### DATA FOR THIS EXERCISE
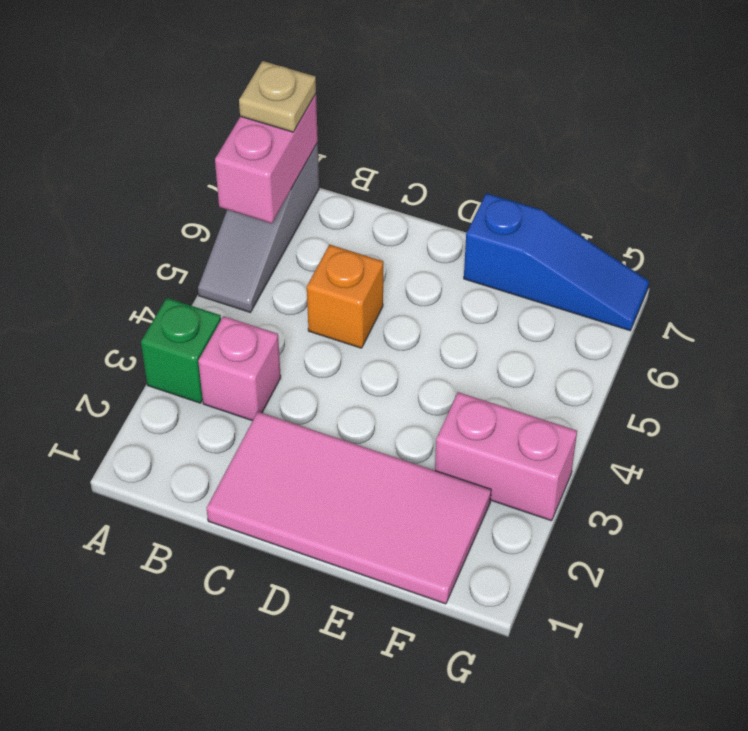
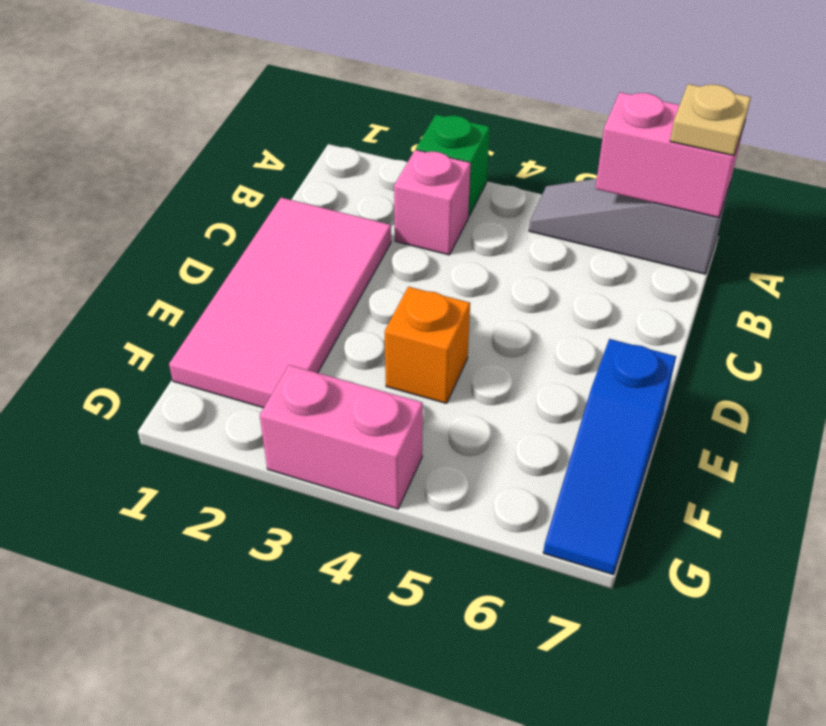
orange brick C5 level 1 -> orange brick E4 level 1
pink brick F3:G3 level 1 -> pink brick G3:G4 level 1

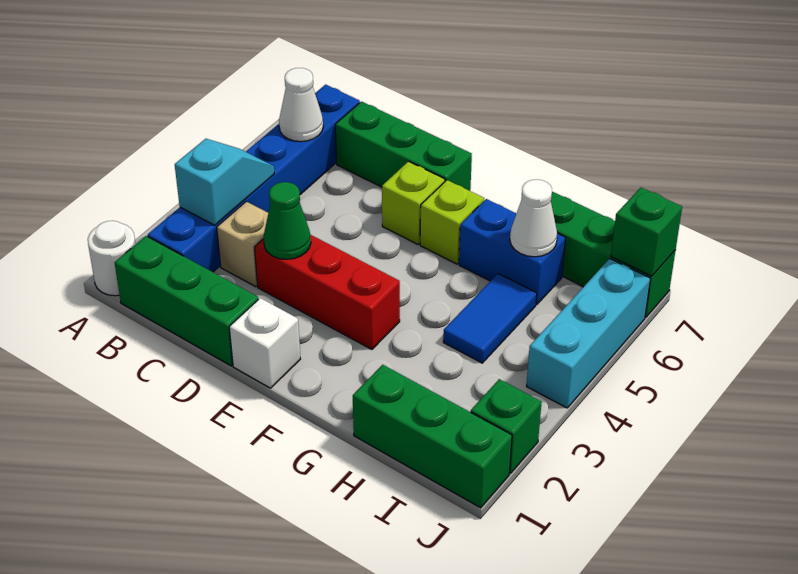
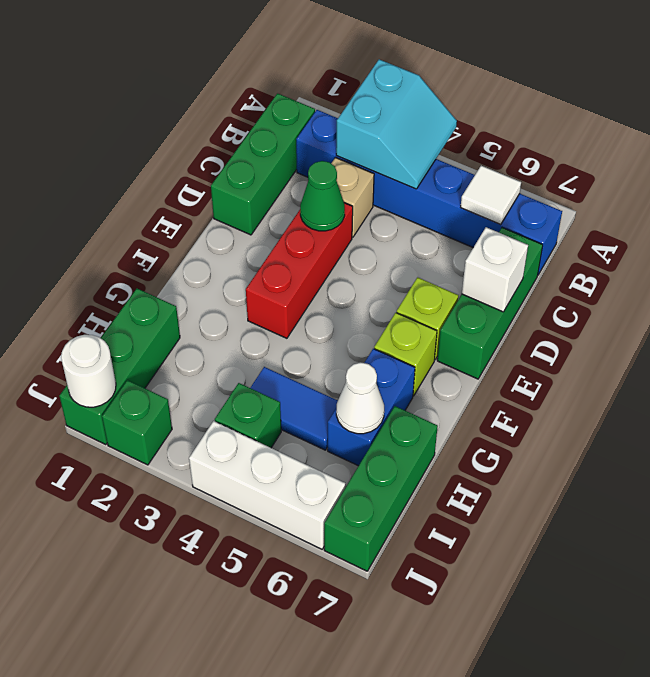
white round brick A1 level 1 -> white round brick J1 level 2
cyan slope B3:B4 level 2 top 3 -> cyan slope A3:B4 level 2 top 3
white cone B6 level 2 -> white tile B6 level 2
white brick E1 level 1 -> white brick D7 level 2
cyan brick J4:J6 level 1 -> white brick J4:J6 level 1
green brick J7 level 2 -> green brick I4 level 1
######
**ASSIGNMENT:** From the records, copy out each line that includes the string "cyan".

**ANSWER SPACE:**
cyan slope B3:B4 level 2 top 3 -> cyan slope A3:B4 level 2 top 3
cyan brick J4:J6 level 1 -> white brick J4:J6 level 1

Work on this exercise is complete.